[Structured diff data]
━━━━━━━━

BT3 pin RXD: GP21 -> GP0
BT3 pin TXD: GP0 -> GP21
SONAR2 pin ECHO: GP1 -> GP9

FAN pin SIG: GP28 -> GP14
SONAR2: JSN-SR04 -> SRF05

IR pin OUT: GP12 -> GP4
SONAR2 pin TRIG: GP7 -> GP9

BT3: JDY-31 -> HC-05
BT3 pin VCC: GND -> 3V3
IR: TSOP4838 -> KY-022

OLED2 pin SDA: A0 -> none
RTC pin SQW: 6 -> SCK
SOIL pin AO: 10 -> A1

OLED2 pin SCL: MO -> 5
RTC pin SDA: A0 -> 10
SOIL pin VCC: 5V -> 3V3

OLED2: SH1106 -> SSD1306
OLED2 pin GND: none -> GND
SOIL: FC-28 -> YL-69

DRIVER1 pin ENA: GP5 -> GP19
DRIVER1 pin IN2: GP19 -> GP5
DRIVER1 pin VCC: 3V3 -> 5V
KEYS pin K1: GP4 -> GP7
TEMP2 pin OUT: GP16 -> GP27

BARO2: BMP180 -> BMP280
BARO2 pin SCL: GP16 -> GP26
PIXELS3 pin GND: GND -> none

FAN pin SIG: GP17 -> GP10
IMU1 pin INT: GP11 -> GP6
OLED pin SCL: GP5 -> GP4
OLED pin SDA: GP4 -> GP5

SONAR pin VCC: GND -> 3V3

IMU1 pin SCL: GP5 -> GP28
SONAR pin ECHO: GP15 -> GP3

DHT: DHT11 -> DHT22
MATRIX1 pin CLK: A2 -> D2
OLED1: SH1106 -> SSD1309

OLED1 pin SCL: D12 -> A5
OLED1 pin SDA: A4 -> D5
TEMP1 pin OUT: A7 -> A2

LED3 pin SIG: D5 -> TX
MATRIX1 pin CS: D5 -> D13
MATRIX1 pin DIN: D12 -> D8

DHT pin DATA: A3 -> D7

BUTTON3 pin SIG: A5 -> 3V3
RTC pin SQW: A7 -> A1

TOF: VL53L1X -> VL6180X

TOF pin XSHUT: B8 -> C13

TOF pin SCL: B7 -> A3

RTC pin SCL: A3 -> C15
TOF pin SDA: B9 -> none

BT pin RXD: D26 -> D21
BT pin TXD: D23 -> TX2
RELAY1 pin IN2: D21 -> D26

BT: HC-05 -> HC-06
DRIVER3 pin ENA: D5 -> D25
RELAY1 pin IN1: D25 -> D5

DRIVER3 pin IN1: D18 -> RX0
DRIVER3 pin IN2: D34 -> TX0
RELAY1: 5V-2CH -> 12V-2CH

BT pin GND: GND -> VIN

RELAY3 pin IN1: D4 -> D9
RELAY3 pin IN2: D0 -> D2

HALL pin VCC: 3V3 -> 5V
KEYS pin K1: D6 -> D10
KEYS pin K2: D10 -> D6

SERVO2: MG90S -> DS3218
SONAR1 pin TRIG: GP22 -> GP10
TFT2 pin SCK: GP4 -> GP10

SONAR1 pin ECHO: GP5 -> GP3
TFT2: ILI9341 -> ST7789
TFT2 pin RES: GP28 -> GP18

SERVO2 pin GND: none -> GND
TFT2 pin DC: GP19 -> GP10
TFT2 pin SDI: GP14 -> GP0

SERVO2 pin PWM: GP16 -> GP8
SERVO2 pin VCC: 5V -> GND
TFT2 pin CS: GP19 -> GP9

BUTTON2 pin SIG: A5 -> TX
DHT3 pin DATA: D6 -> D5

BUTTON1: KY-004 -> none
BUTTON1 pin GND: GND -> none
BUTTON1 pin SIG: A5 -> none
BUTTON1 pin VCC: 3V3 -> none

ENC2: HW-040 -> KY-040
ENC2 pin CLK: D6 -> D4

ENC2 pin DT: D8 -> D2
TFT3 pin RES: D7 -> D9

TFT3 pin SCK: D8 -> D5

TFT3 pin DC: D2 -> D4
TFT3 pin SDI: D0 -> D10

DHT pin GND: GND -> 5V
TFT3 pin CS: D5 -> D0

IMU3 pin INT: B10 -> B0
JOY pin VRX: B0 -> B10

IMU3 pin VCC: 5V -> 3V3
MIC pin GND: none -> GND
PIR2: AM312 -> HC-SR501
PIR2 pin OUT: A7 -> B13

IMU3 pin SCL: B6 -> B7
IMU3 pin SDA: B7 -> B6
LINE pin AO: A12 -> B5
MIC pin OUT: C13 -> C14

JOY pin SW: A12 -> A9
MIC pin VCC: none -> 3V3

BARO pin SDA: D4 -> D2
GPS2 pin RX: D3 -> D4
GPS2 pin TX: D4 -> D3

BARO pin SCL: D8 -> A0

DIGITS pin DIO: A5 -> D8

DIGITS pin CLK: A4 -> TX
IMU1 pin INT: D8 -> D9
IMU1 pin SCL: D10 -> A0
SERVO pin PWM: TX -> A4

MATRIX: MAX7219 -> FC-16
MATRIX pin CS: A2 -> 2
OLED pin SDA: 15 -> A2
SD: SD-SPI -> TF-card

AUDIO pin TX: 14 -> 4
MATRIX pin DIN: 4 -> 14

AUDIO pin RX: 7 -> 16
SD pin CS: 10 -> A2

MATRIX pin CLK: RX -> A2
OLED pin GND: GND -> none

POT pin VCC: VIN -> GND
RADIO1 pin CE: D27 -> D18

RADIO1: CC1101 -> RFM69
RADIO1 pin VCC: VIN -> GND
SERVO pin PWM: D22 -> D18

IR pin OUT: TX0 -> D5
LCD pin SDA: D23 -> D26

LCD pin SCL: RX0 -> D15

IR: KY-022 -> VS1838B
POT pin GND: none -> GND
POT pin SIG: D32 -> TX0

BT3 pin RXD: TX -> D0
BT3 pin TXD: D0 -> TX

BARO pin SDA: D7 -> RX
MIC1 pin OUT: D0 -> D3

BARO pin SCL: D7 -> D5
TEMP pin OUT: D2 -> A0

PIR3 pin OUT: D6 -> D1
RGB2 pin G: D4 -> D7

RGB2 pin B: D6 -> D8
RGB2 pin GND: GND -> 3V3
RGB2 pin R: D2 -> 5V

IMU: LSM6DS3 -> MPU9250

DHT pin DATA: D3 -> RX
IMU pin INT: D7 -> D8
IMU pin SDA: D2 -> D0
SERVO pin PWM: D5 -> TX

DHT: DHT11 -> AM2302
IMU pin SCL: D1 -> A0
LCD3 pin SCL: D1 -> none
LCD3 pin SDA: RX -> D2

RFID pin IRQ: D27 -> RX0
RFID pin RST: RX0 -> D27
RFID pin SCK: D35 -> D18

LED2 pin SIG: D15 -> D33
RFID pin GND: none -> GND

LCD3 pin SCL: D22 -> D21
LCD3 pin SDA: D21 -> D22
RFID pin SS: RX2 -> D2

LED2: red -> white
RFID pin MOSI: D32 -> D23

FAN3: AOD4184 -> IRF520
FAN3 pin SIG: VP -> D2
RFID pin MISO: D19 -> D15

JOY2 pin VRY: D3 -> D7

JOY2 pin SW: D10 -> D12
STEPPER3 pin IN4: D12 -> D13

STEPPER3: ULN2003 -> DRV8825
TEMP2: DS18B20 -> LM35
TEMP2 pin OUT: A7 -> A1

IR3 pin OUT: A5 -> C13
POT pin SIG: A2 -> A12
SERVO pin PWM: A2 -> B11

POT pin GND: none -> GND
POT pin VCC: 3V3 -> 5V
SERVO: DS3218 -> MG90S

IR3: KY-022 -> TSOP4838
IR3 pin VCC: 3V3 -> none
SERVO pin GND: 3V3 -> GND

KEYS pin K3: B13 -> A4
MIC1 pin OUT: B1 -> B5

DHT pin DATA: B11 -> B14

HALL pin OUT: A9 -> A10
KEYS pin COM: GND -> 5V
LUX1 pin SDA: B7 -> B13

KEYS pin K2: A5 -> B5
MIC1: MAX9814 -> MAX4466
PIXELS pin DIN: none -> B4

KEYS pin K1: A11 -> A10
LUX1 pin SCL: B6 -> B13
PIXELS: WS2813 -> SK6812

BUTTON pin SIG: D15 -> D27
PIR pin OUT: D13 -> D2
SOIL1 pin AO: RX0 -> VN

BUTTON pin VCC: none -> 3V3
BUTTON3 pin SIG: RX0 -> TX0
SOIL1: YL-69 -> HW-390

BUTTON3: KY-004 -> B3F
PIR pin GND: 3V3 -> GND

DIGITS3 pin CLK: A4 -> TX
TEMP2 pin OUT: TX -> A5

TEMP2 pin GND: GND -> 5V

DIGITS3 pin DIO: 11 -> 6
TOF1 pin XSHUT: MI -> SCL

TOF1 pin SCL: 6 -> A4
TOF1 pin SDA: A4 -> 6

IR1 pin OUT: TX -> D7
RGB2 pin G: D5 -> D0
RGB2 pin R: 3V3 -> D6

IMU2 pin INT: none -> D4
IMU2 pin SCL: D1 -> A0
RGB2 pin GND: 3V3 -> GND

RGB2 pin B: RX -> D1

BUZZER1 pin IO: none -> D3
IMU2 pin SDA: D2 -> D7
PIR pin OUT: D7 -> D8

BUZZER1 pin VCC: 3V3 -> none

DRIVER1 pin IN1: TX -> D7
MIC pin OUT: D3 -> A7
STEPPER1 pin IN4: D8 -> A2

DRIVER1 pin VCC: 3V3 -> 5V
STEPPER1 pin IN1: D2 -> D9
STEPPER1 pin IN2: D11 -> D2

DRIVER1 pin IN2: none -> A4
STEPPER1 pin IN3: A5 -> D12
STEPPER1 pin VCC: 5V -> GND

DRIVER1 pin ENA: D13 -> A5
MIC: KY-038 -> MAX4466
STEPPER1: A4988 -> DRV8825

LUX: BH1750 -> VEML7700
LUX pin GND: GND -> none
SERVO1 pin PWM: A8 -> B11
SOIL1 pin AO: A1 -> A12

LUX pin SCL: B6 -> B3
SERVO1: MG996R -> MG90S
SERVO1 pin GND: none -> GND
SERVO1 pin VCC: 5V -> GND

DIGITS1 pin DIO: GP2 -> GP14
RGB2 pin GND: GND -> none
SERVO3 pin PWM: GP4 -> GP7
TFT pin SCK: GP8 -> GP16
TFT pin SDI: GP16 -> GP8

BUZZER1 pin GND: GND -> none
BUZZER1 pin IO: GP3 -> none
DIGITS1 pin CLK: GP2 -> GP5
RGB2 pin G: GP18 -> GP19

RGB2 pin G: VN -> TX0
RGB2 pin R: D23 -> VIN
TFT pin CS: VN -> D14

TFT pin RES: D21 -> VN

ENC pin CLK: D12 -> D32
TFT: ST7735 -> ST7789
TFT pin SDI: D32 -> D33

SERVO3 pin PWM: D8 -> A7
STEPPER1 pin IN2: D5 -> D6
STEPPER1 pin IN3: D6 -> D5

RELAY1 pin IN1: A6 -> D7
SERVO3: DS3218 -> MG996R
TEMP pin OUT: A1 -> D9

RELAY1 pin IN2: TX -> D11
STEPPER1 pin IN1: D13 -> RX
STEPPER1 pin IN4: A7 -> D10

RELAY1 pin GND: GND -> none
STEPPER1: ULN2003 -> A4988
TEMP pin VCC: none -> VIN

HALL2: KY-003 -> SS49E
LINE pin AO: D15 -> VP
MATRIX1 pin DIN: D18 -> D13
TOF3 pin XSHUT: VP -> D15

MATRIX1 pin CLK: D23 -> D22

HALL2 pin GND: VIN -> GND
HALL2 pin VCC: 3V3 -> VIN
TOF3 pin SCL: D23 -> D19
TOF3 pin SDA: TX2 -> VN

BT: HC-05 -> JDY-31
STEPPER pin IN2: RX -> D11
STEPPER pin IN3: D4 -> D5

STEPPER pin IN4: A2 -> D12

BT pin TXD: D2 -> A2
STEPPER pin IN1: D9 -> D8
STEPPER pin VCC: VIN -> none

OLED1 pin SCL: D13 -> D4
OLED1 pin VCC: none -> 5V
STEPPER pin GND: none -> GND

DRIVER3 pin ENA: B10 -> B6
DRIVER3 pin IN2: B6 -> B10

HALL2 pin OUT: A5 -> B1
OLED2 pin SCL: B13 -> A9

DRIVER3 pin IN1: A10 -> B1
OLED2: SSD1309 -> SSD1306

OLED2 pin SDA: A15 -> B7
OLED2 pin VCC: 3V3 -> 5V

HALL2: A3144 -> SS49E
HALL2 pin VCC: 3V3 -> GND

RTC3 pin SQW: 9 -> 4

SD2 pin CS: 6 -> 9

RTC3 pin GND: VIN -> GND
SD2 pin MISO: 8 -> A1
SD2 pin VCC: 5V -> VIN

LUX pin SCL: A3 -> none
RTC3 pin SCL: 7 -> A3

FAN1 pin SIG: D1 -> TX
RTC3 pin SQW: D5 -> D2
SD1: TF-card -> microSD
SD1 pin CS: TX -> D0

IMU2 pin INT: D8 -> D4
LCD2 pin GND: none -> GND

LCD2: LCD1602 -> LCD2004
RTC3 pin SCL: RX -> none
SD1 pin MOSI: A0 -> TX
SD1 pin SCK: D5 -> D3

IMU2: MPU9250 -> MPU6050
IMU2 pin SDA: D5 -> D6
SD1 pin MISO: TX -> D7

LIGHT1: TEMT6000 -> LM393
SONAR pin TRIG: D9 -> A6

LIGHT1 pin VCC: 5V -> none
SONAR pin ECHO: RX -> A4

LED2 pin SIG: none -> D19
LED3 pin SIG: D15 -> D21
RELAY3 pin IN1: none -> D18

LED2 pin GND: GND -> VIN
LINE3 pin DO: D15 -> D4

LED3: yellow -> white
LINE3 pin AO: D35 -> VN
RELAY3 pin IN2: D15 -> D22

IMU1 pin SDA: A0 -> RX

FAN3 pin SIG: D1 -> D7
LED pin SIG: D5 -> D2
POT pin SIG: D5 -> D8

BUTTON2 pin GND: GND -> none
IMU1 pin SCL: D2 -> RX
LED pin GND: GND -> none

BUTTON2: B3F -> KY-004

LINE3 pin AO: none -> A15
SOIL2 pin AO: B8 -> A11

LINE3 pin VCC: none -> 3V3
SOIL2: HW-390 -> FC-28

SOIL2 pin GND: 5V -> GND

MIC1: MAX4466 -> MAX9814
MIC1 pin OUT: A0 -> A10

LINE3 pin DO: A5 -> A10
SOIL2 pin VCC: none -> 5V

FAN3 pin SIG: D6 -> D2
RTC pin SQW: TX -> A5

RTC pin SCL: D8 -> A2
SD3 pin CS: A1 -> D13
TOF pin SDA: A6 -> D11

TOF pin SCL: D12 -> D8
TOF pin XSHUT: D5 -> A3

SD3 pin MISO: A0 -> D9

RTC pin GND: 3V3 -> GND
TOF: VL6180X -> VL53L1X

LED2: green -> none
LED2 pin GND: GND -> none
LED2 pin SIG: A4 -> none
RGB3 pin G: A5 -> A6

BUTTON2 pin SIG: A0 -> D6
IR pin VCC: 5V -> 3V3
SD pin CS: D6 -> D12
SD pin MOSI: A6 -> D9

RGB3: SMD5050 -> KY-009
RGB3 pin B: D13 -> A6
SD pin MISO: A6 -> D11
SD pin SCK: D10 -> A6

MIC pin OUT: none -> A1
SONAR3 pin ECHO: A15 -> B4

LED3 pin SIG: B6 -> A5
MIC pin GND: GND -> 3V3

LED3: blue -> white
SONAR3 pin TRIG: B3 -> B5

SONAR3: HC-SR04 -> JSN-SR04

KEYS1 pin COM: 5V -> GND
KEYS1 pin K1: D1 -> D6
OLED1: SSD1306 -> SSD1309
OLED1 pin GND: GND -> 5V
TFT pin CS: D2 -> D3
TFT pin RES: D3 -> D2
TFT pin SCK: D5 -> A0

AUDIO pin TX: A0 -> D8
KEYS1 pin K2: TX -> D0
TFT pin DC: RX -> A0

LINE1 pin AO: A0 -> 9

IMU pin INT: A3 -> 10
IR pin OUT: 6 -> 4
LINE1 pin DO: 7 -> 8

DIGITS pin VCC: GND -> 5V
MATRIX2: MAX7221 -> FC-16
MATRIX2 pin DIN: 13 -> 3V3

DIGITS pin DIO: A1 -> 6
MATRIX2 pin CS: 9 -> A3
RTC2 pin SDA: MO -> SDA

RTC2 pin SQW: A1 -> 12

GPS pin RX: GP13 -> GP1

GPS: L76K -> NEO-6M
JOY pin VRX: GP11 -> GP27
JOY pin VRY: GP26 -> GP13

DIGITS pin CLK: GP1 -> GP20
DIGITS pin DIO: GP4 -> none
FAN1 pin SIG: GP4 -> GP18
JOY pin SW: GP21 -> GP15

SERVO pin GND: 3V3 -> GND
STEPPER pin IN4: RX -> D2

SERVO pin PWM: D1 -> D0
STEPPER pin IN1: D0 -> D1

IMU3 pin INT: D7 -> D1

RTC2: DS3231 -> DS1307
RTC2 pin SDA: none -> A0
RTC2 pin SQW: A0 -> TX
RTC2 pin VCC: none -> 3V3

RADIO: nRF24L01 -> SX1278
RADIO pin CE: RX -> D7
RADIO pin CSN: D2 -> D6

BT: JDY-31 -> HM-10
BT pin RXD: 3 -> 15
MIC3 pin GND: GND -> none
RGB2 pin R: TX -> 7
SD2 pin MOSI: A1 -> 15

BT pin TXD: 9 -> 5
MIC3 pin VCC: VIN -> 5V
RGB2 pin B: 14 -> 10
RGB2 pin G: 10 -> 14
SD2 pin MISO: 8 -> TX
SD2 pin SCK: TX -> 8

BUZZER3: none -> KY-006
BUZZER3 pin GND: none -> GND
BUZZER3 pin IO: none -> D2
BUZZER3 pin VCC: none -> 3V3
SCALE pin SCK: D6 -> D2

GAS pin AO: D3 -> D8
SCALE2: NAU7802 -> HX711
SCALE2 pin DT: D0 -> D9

━━━━━━━━

■ **TASK DESCRIPTION**: Beginning with the line that has "RGB2 pin R: D2 -> 5V" and ending with the line that has "LCD3 pin SCL: D22 -> D21", set down the lines above exactly and include no others.

■ **SOLUTION TO THE PROBLEM**:
RGB2 pin R: D2 -> 5V

IMU: LSM6DS3 -> MPU9250

DHT pin DATA: D3 -> RX
IMU pin INT: D7 -> D8
IMU pin SDA: D2 -> D0
SERVO pin PWM: D5 -> TX

DHT: DHT11 -> AM2302
IMU pin SCL: D1 -> A0
LCD3 pin SCL: D1 -> none
LCD3 pin SDA: RX -> D2

RFID pin IRQ: D27 -> RX0
RFID pin RST: RX0 -> D27
RFID pin SCK: D35 -> D18

LED2 pin SIG: D15 -> D33
RFID pin GND: none -> GND

LCD3 pin SCL: D22 -> D21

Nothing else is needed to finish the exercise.